* [WHAT YOU SHOULD DO]: When you reach the line in the data below that contains "C7: 100pF (GND, RESET) -> 47nF (GND, RESET)", please start repeating lines exactly, and stop after the line that contains "J1 pin 2: GND -> JACK", repeating nothing else.

* [THE DATA]:
⟨

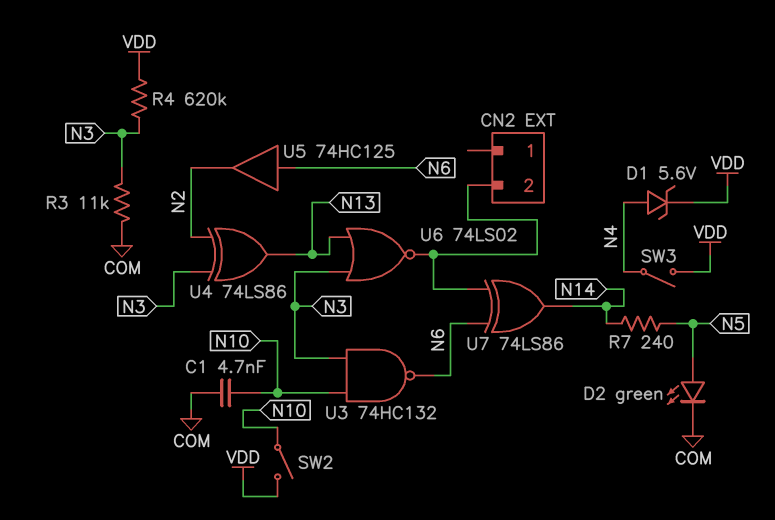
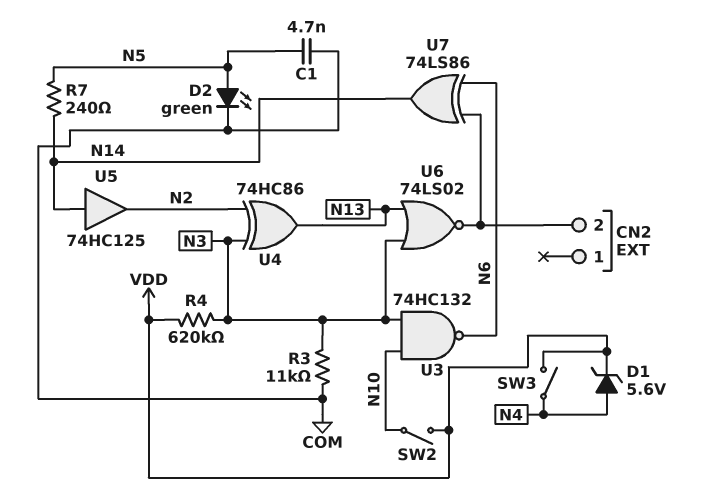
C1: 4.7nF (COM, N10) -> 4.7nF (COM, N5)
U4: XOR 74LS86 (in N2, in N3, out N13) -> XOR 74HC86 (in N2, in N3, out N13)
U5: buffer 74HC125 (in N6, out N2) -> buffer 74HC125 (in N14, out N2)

⟩
⟨

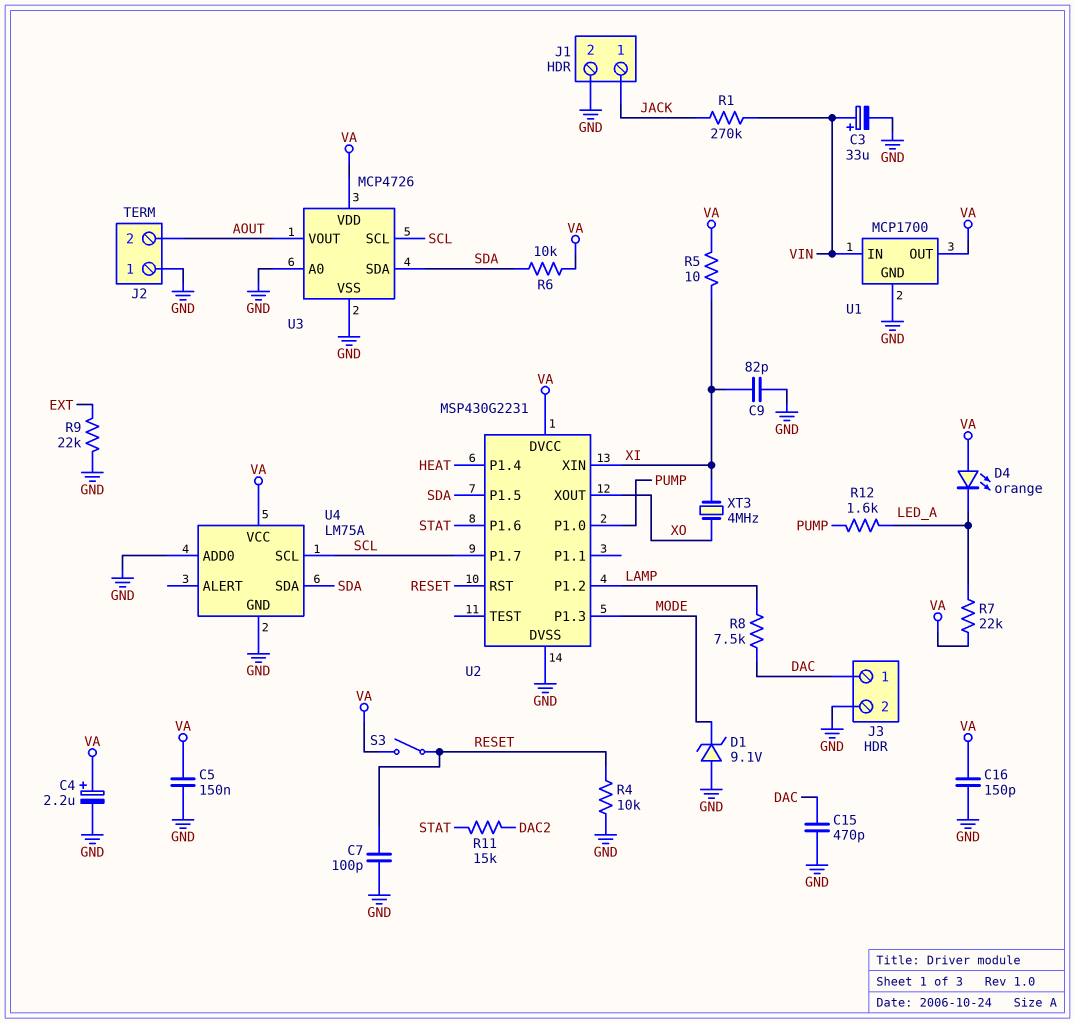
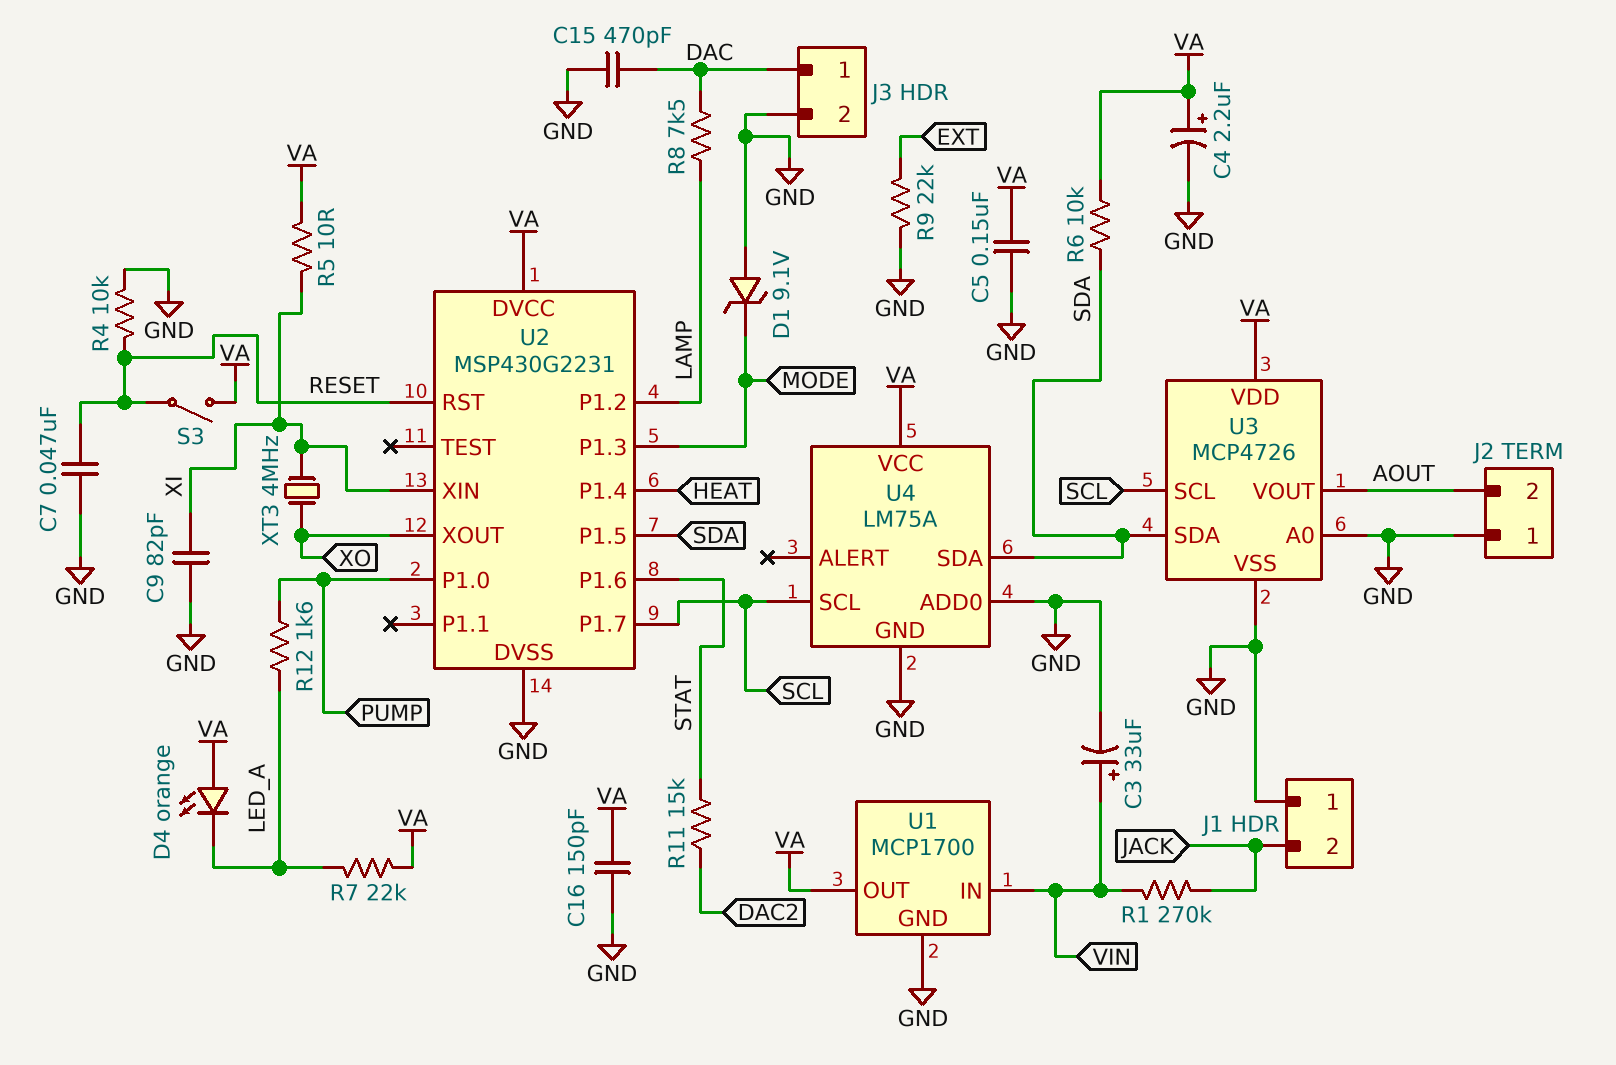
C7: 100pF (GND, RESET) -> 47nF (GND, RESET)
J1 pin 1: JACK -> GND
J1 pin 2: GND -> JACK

⟩

* [RESPONSE AREA]:
C7: 100pF (GND, RESET) -> 47nF (GND, RESET)
J1 pin 1: JACK -> GND
J1 pin 2: GND -> JACK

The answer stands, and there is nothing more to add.